(Modification records)
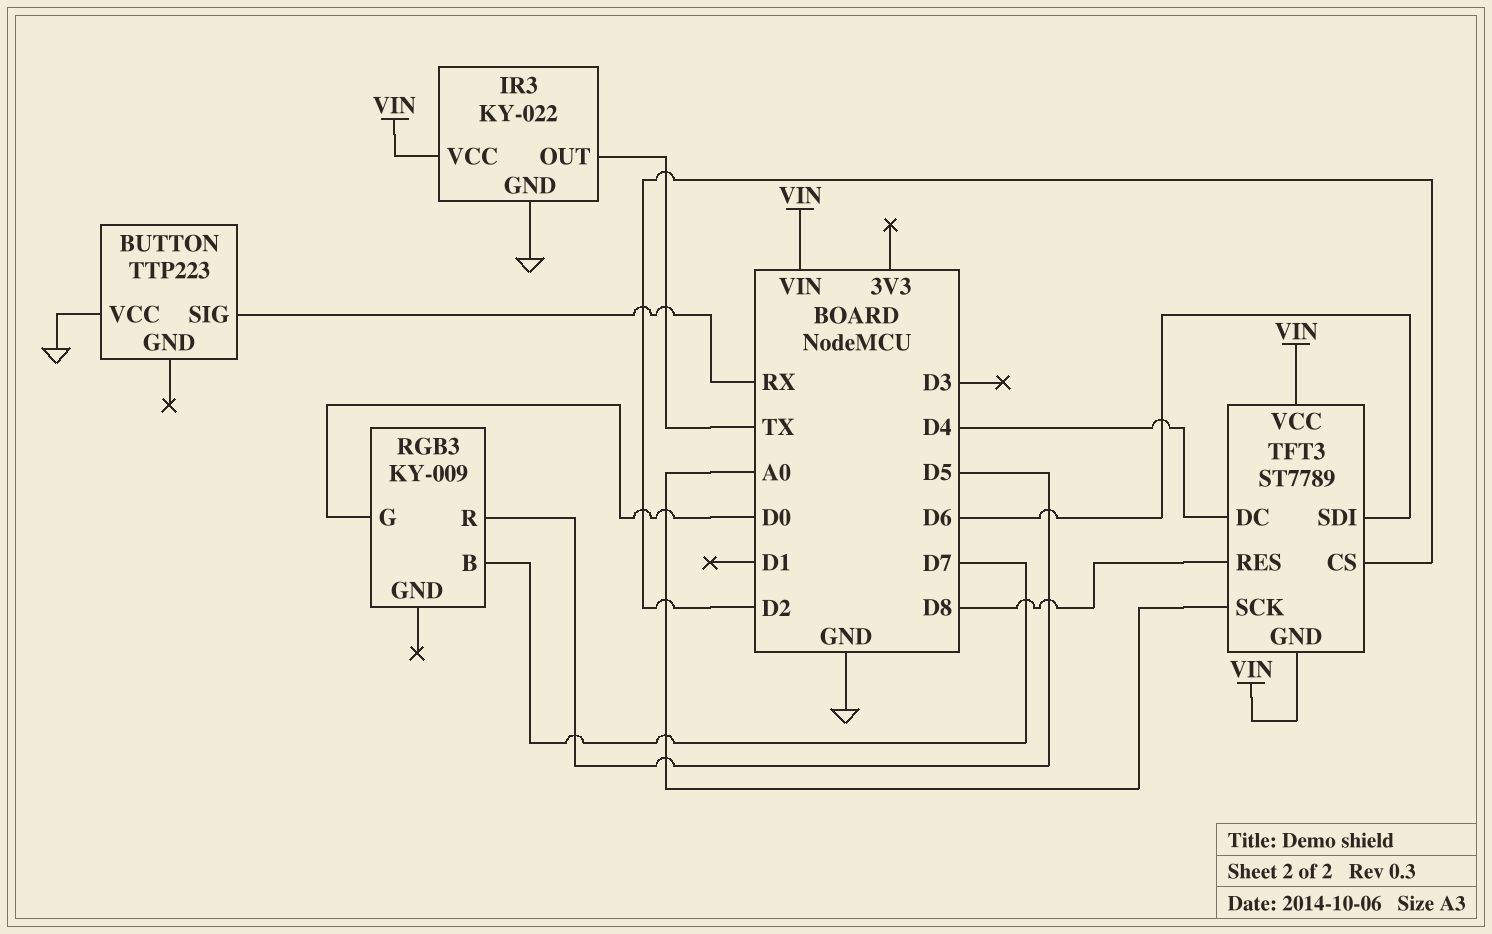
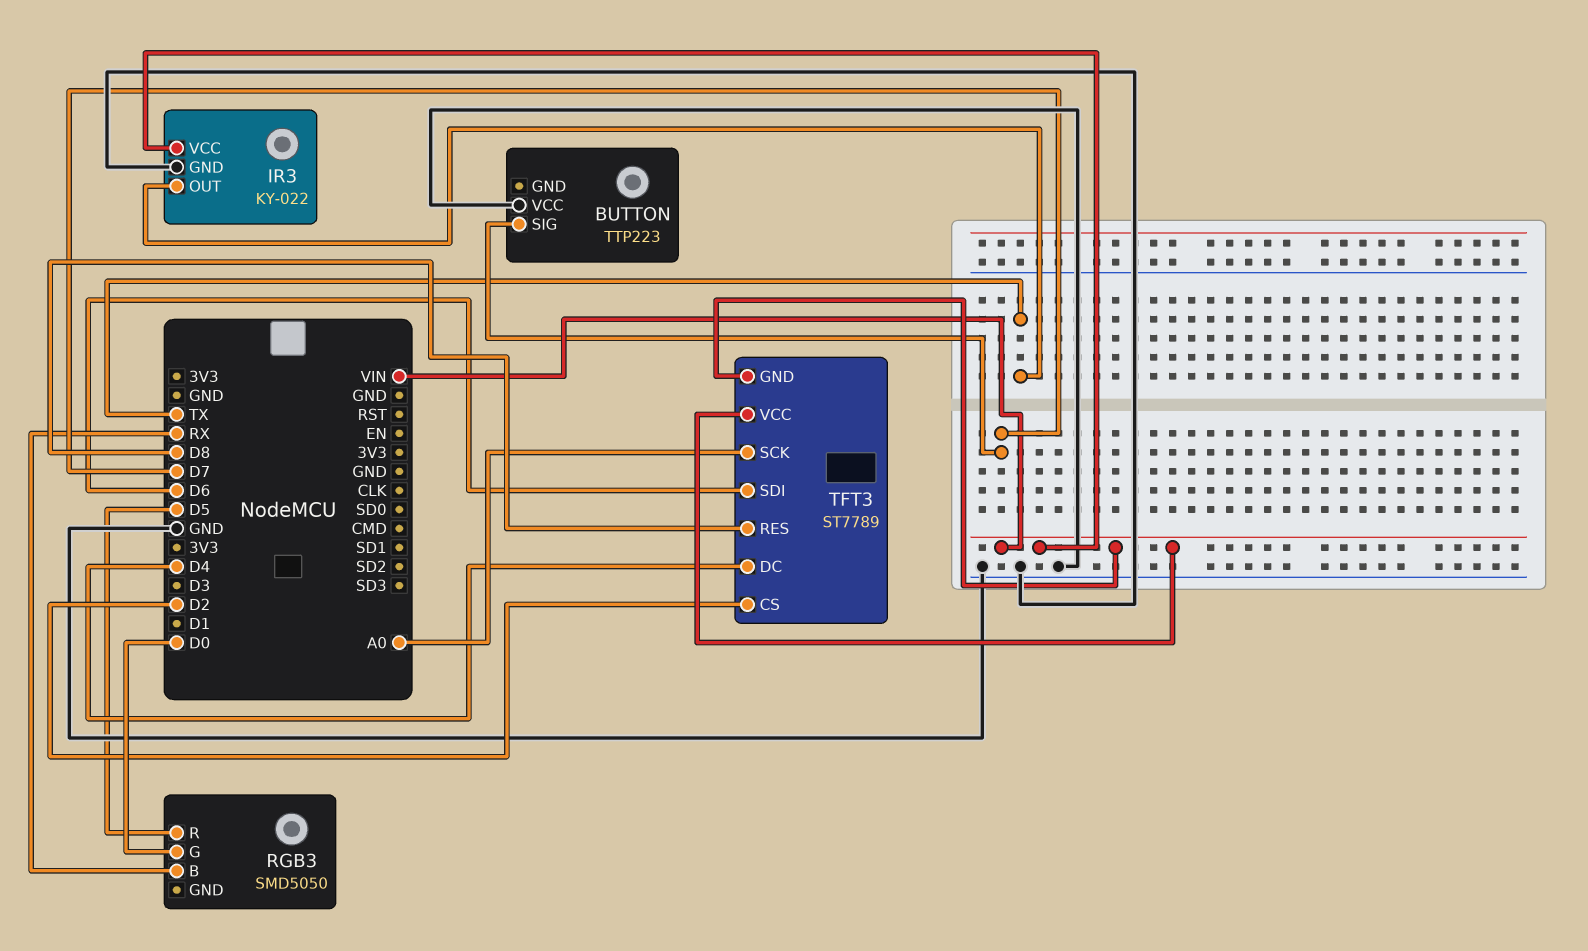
BUTTON pin SIG: RX -> D7
RGB3: KY-009 -> SMD5050
RGB3 pin B: D7 -> RX

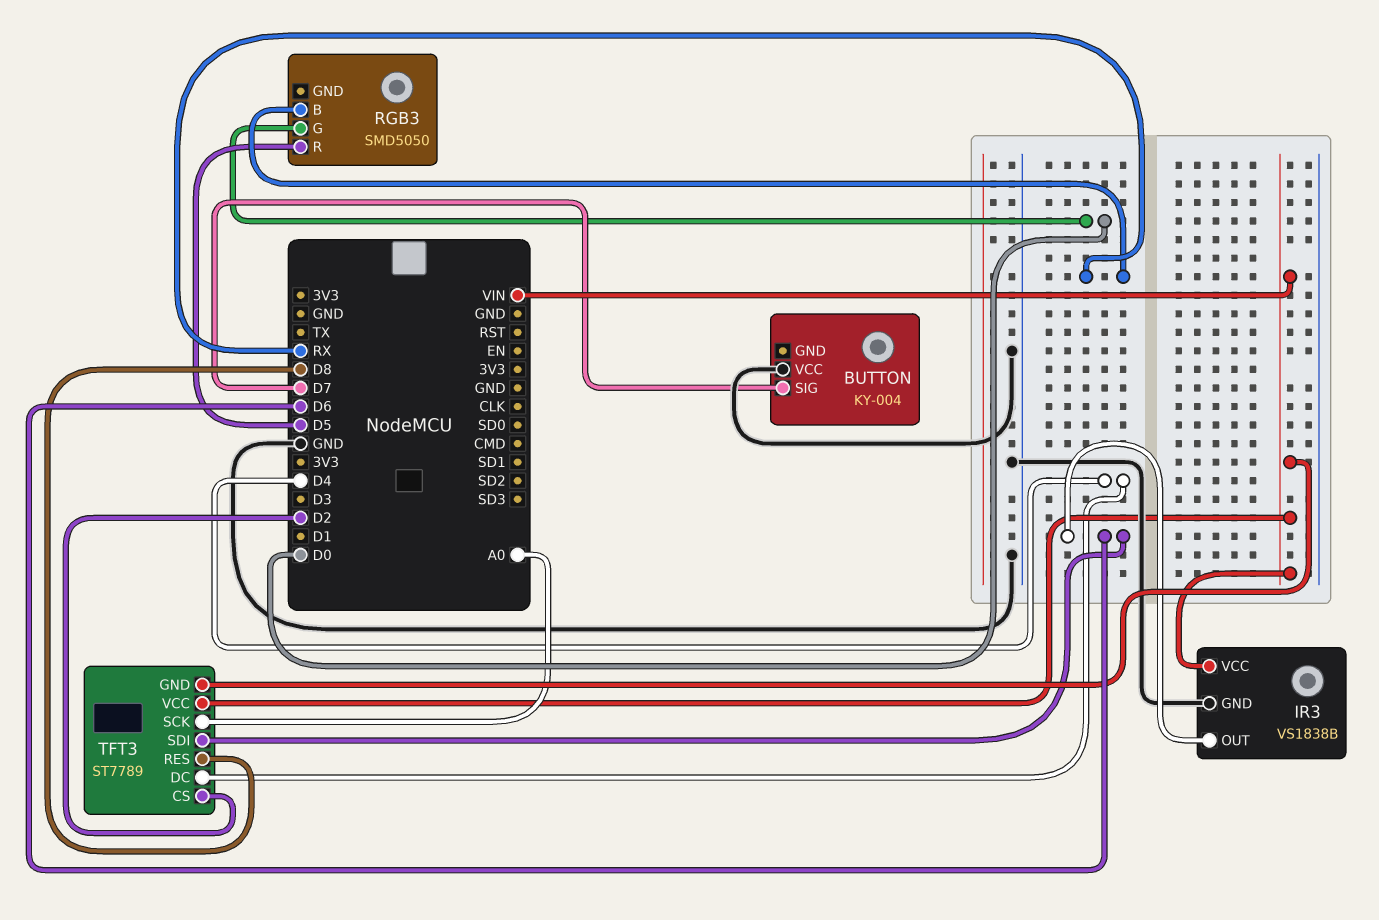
BUTTON: TTP223 -> KY-004
IR3: KY-022 -> VS1838B
IR3 pin OUT: TX -> D6

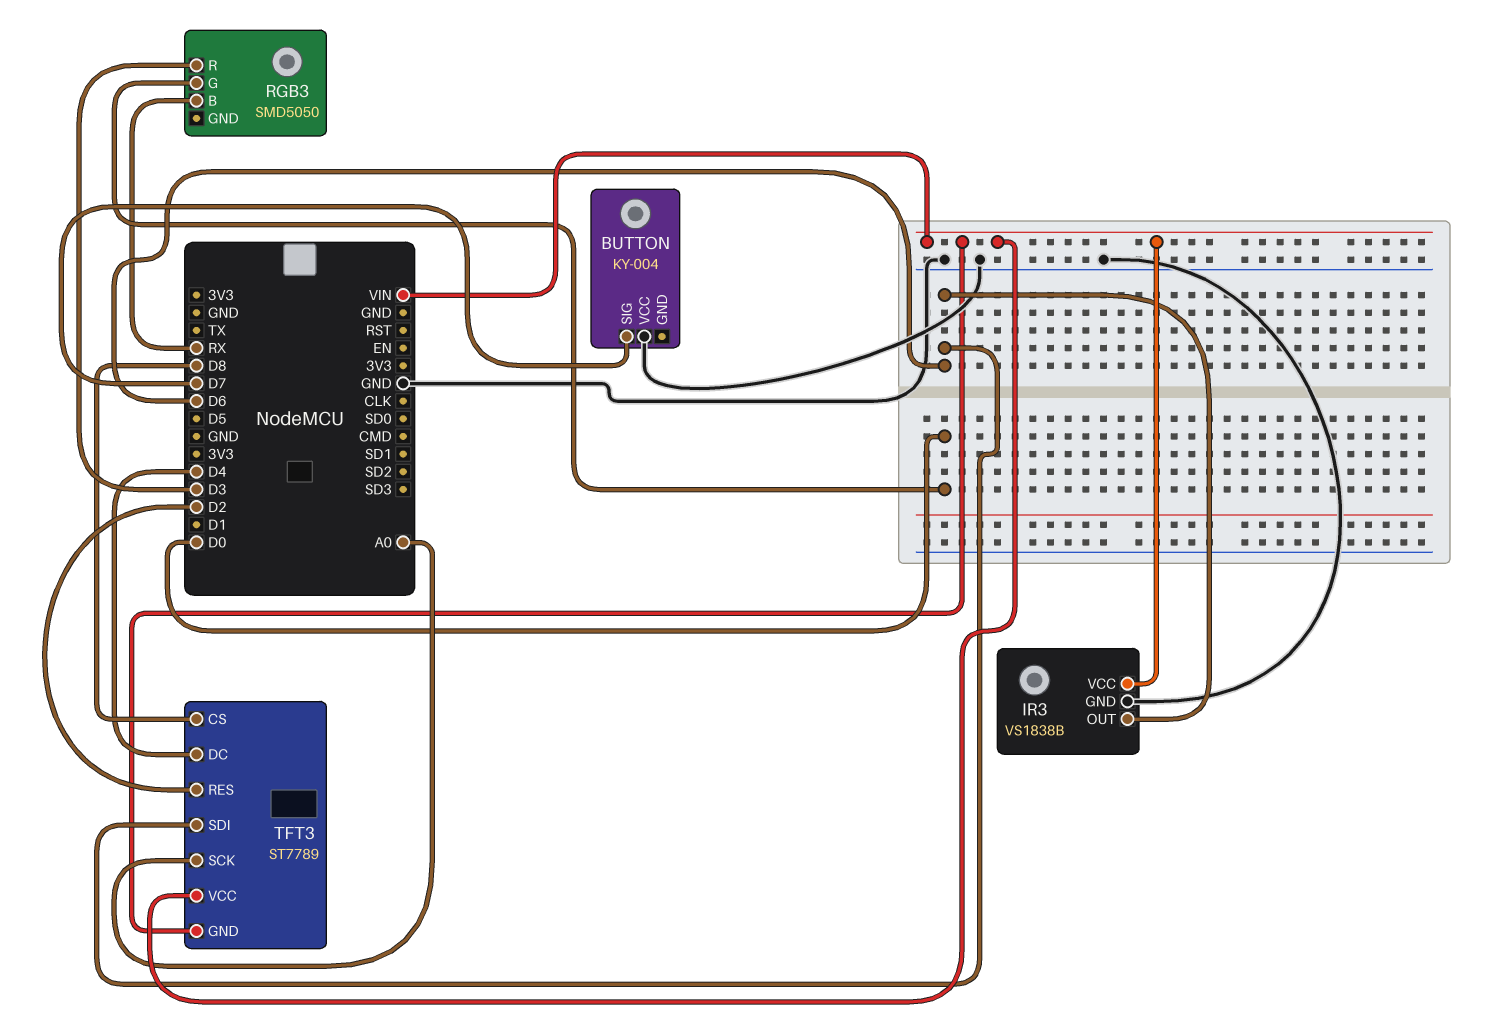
RGB3 pin R: D5 -> D3
TFT3 pin CS: D2 -> D8
TFT3 pin RES: D8 -> D2

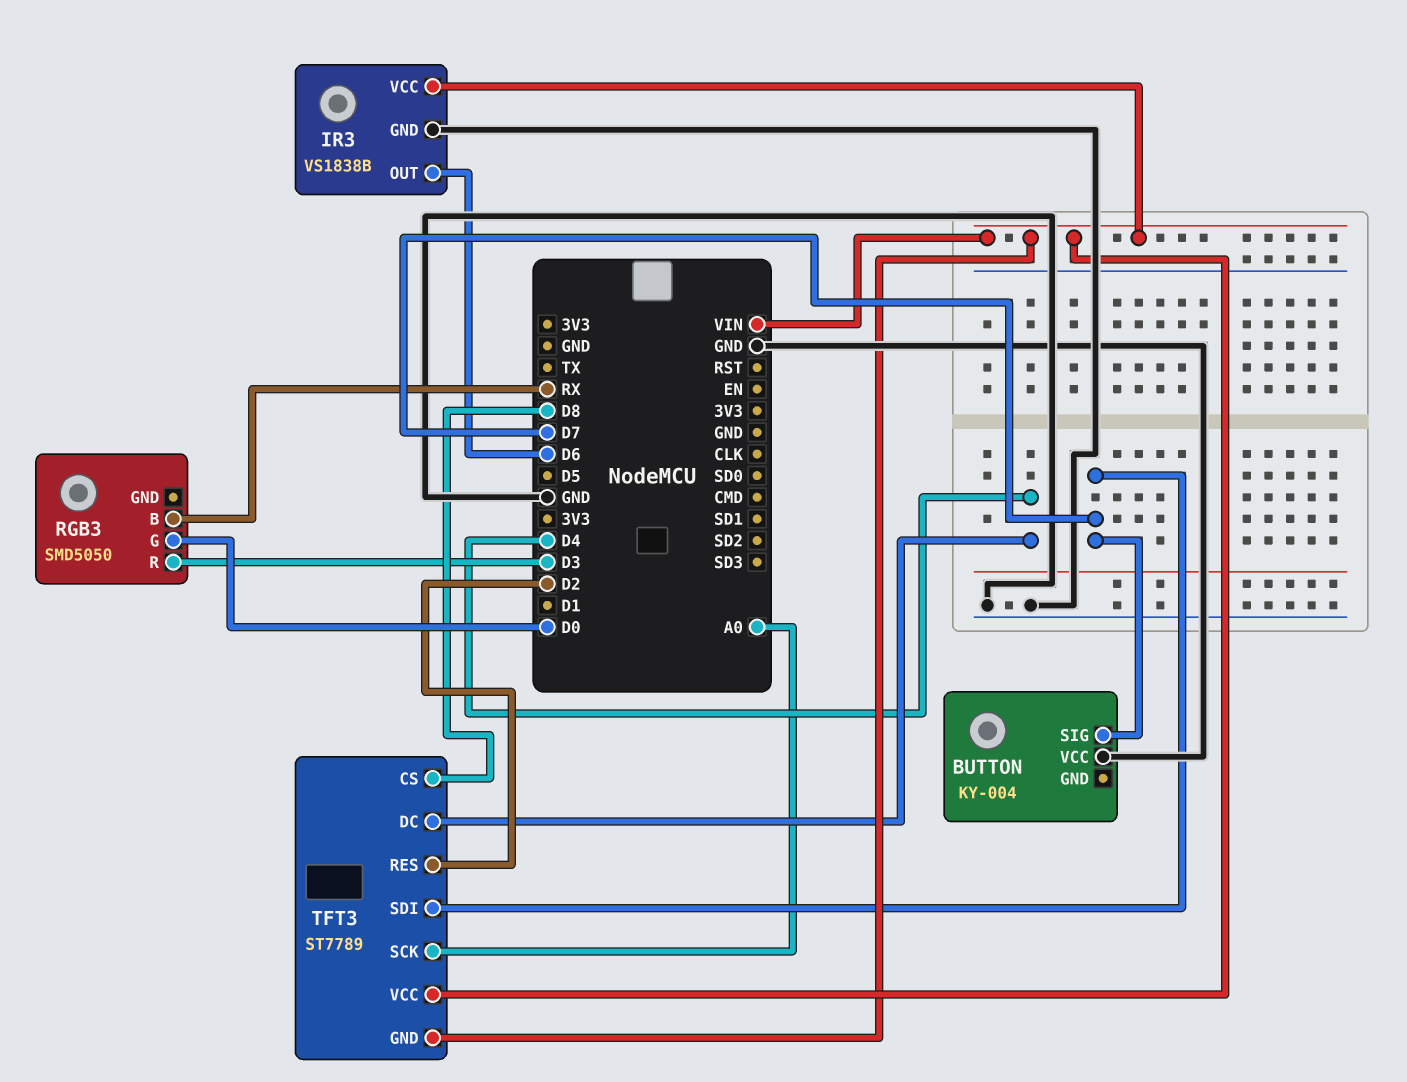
TFT3 pin SDI: D6 -> D7

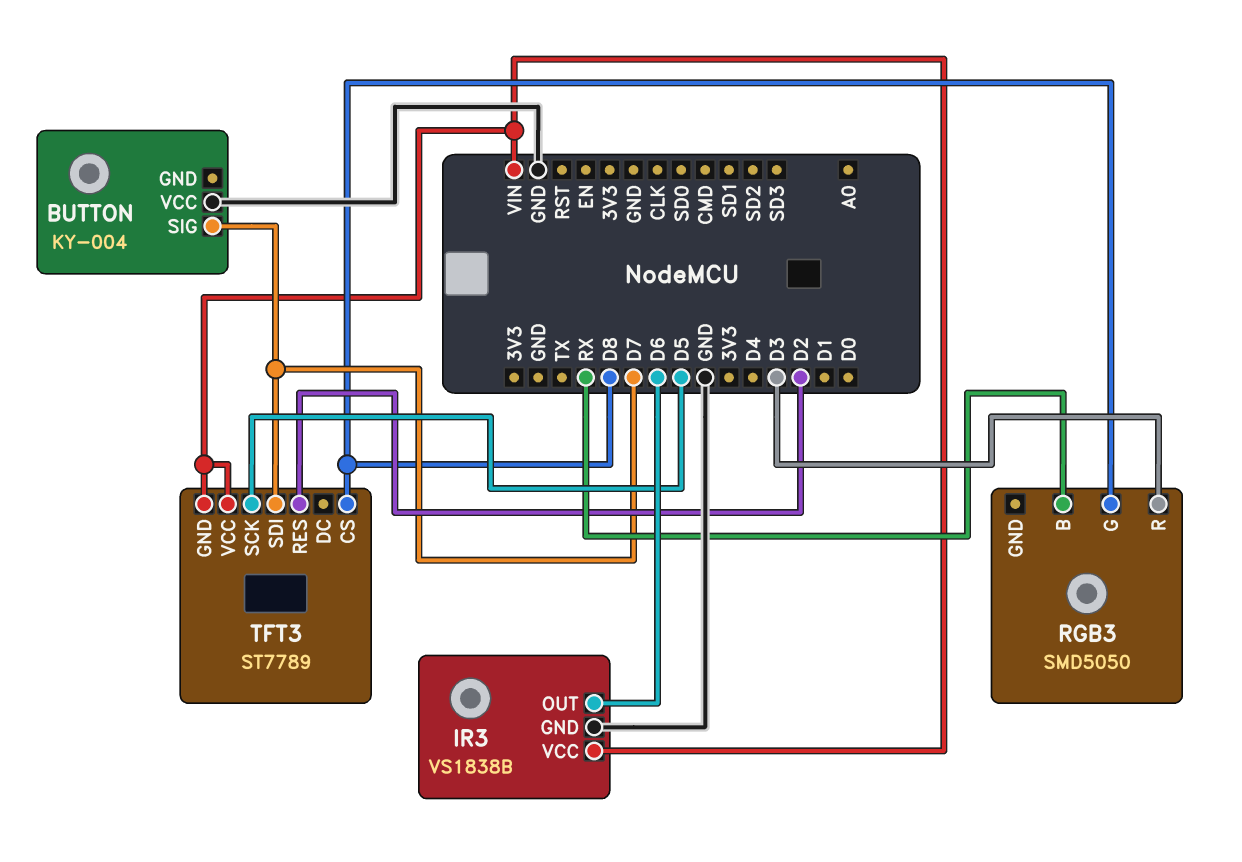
RGB3 pin G: D0 -> D8
TFT3 pin DC: D4 -> none
TFT3 pin SCK: A0 -> D5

Task details: Above are the records; reproduce them exactly and leave out the pictures.

Exercise output:
BUTTON pin SIG: RX -> D7
RGB3: KY-009 -> SMD5050
RGB3 pin B: D7 -> RX

BUTTON: TTP223 -> KY-004
IR3: KY-022 -> VS1838B
IR3 pin OUT: TX -> D6

RGB3 pin R: D5 -> D3
TFT3 pin CS: D2 -> D8
TFT3 pin RES: D8 -> D2

TFT3 pin SDI: D6 -> D7

RGB3 pin G: D0 -> D8
TFT3 pin DC: D4 -> none
TFT3 pin SCK: A0 -> D5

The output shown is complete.